Before and after difference data
◇ ◇ ◇ ◇ ◇

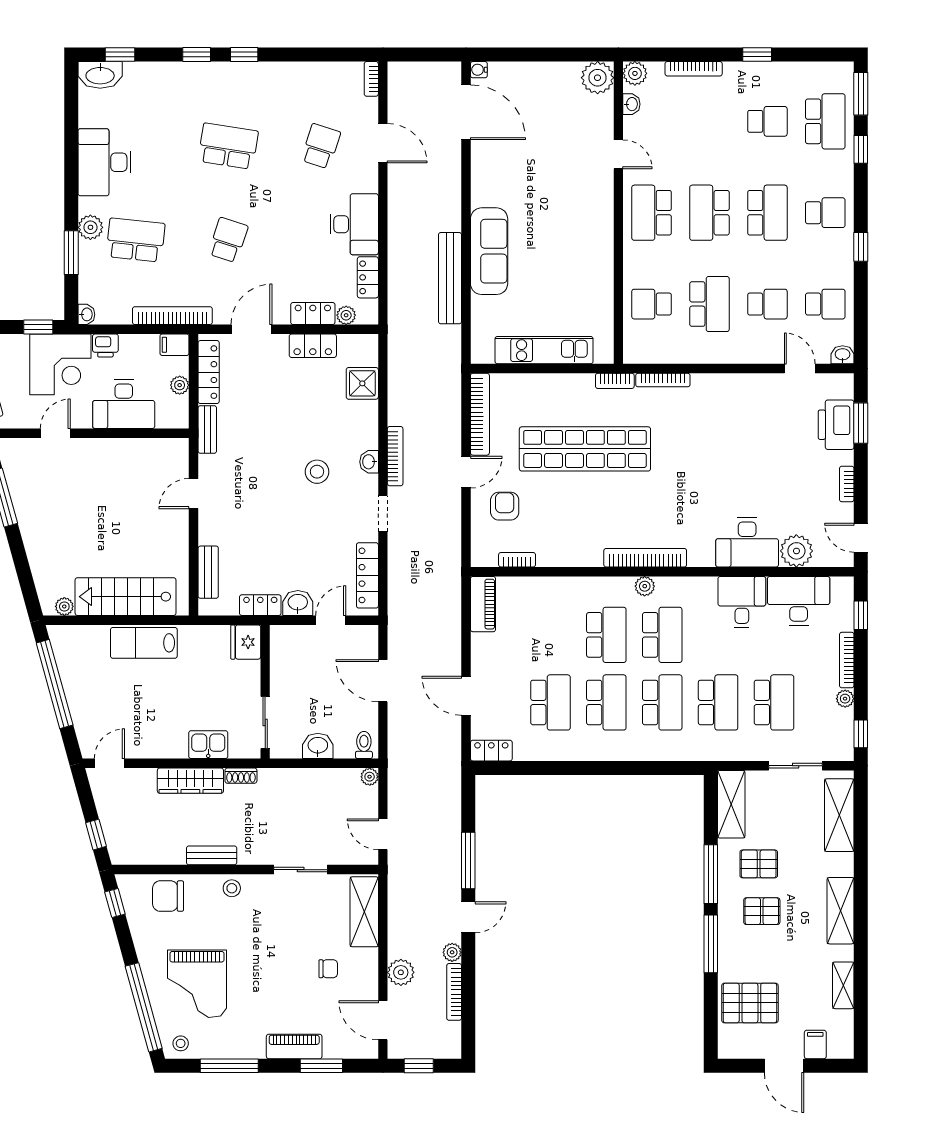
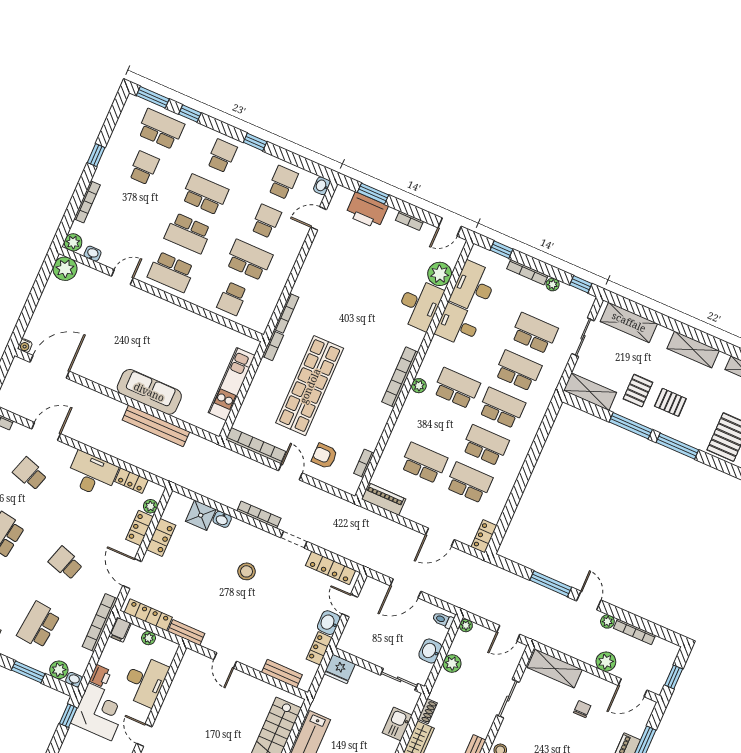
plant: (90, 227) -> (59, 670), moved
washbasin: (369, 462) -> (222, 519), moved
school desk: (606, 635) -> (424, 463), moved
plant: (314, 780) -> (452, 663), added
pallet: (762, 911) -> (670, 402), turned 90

◇ ◇ ◇ ◇ ◇

TASK DETAILS
Write out, please, only the lines from the one with "plant: (314, 780) -> (452, 663), added" through the last line above, both included and unchanged.

TASK RESPONSE
plant: (314, 780) -> (452, 663), added
pallet: (762, 911) -> (670, 402), turned 90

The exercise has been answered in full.